Throughout the listing below, copy each line containing "tafosatin".
Segment Start: MATERIAL SUPPLIED
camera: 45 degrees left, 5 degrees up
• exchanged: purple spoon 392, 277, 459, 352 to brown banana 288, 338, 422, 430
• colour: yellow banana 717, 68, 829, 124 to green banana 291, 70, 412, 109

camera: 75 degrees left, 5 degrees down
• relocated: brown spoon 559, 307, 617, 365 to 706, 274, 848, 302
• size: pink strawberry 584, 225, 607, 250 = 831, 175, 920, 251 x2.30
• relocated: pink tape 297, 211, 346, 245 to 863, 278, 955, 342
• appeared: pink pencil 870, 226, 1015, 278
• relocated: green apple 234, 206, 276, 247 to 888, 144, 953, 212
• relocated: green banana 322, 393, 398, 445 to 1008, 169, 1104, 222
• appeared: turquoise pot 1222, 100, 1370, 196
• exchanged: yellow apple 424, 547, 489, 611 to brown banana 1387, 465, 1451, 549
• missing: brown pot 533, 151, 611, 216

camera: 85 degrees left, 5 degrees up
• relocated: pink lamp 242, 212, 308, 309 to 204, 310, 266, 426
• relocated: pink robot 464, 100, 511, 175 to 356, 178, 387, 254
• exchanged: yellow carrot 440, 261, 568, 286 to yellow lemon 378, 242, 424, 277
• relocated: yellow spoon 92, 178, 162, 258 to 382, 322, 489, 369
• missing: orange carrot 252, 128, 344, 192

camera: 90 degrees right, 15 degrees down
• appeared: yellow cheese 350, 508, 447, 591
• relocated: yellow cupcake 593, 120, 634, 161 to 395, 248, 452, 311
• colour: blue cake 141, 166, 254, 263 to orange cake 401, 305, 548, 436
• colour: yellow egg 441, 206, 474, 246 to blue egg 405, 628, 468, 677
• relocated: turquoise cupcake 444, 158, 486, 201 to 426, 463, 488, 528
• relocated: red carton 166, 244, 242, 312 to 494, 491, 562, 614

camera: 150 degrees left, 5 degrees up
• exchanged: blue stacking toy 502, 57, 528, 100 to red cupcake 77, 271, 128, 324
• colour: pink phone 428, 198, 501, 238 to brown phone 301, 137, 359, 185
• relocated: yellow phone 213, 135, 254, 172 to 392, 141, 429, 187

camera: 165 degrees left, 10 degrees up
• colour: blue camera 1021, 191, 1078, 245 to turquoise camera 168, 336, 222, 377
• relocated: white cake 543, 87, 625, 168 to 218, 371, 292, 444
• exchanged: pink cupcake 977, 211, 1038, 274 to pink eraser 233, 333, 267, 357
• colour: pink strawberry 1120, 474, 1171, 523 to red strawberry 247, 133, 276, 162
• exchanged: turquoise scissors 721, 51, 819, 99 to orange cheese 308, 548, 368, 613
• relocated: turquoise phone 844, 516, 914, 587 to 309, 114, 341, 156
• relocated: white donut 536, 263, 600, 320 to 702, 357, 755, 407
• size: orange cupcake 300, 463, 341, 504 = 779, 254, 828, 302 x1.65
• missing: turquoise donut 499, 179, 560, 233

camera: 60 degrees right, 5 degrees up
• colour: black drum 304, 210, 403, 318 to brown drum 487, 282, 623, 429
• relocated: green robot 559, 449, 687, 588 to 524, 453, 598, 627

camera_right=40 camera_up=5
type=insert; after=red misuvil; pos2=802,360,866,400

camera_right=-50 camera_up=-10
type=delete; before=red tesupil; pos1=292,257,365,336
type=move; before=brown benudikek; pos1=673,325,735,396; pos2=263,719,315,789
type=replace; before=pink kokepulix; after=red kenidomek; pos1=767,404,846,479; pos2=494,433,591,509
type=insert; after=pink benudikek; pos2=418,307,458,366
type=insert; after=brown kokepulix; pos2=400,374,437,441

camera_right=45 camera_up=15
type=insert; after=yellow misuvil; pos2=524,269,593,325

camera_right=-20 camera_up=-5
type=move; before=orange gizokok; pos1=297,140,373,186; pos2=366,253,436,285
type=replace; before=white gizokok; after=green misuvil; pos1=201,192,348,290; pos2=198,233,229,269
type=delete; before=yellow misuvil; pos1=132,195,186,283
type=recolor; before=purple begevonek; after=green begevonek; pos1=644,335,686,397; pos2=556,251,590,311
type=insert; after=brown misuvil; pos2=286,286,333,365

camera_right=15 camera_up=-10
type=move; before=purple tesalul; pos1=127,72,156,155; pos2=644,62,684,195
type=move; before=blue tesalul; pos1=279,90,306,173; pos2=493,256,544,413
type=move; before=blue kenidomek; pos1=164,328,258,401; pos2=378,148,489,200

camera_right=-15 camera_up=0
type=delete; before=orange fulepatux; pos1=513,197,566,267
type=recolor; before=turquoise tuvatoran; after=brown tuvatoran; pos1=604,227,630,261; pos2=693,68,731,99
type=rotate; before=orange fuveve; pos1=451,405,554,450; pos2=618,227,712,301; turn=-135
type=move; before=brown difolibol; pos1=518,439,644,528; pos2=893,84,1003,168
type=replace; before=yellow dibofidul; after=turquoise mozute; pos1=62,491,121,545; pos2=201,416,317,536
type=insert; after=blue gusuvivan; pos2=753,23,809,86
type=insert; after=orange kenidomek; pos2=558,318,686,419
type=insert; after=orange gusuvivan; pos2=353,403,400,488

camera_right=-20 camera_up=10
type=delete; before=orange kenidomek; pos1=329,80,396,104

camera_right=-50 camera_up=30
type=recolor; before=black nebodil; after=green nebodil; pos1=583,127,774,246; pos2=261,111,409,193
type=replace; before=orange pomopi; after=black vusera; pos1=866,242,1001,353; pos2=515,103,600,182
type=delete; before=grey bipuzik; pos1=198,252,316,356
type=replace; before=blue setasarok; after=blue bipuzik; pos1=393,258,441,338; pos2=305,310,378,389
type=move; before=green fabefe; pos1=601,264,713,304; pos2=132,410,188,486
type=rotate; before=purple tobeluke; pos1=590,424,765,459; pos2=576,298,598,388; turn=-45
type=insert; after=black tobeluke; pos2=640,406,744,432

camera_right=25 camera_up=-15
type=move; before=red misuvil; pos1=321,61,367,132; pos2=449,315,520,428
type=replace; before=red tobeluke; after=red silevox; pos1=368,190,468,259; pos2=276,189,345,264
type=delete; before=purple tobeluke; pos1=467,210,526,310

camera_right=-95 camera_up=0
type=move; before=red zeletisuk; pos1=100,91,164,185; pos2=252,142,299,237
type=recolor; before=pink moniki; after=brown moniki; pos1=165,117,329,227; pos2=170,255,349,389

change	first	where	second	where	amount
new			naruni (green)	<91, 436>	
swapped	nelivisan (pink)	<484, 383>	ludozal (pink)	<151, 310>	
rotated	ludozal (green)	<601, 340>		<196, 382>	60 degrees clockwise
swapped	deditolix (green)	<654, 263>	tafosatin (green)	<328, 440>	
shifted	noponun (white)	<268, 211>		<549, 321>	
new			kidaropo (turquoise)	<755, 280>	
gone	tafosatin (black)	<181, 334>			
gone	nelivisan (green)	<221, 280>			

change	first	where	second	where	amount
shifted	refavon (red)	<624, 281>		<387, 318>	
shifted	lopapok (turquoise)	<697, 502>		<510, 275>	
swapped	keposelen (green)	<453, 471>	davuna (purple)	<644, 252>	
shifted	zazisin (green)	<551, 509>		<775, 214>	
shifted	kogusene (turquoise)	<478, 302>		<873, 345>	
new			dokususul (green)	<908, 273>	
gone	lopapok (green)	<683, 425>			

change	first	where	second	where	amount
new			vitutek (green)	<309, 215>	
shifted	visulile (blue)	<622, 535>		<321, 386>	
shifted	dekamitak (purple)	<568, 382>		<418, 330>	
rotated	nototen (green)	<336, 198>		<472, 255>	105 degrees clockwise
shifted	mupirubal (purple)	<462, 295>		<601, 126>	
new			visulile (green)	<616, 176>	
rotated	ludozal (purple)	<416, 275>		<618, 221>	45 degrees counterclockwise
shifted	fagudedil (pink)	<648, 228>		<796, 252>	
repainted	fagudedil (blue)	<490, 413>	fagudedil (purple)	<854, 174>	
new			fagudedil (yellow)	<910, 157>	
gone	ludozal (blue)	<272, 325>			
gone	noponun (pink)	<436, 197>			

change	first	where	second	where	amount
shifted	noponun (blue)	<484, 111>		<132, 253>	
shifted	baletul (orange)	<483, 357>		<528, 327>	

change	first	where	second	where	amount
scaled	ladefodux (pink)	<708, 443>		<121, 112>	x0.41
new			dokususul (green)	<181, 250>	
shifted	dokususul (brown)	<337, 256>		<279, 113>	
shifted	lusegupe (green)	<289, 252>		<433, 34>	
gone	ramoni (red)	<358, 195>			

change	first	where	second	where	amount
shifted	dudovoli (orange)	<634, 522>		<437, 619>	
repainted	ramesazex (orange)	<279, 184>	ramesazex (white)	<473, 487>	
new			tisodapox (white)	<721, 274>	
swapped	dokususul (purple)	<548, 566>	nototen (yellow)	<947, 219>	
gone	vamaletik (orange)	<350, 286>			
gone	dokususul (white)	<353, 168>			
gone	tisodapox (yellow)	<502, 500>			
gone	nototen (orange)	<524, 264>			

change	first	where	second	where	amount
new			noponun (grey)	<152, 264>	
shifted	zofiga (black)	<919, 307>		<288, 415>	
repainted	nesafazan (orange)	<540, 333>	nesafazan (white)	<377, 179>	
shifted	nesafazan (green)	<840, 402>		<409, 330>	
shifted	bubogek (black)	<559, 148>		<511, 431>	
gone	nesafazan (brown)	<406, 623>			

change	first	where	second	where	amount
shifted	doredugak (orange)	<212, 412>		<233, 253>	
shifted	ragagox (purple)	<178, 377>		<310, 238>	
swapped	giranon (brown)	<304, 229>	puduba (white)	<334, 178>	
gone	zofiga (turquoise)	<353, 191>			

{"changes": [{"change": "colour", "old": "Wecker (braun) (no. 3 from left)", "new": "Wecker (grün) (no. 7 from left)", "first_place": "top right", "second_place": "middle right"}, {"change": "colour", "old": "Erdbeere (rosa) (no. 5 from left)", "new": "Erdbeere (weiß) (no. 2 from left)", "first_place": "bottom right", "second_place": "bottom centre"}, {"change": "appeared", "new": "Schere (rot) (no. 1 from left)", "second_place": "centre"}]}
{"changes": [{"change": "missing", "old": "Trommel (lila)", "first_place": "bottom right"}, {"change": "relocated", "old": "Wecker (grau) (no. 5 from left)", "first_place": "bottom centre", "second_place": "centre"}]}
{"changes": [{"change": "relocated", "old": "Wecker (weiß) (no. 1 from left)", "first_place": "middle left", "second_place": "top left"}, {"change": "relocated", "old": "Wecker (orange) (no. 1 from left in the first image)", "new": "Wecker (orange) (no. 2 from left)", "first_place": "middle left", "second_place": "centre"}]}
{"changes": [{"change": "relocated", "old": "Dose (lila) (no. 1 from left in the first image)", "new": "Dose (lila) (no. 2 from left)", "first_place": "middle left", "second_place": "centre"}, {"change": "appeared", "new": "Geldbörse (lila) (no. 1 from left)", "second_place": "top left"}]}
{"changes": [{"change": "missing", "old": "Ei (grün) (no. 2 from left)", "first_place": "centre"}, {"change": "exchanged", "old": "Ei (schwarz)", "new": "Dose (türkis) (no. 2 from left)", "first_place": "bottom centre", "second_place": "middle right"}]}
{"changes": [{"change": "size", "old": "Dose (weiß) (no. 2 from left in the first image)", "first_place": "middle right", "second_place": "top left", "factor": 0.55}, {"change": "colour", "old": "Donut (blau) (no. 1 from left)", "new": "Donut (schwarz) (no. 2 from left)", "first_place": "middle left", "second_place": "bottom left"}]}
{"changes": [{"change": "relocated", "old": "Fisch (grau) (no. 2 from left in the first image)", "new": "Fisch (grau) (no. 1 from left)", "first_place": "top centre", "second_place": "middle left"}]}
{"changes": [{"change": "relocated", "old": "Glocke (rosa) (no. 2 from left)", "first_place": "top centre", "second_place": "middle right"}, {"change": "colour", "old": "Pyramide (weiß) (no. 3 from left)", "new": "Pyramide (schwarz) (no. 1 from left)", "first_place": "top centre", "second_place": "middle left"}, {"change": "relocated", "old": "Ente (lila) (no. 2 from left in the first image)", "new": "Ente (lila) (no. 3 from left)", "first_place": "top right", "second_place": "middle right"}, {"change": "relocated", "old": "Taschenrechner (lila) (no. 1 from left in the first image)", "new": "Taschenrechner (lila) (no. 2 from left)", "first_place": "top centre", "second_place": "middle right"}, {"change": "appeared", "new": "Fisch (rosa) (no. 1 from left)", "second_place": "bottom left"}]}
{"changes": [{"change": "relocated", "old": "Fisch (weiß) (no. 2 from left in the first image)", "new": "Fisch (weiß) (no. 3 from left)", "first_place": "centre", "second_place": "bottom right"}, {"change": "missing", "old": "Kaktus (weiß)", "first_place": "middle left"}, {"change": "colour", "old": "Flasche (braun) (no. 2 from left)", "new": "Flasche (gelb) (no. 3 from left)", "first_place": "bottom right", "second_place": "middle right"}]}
Segment End: MATERIAL SUPPLIED
■ EXERCISE RESULT
swapped	deditolix (green)	<654, 263>	tafosatin (green)	<328, 440>	
gone	tafosatin (black)	<181, 334>			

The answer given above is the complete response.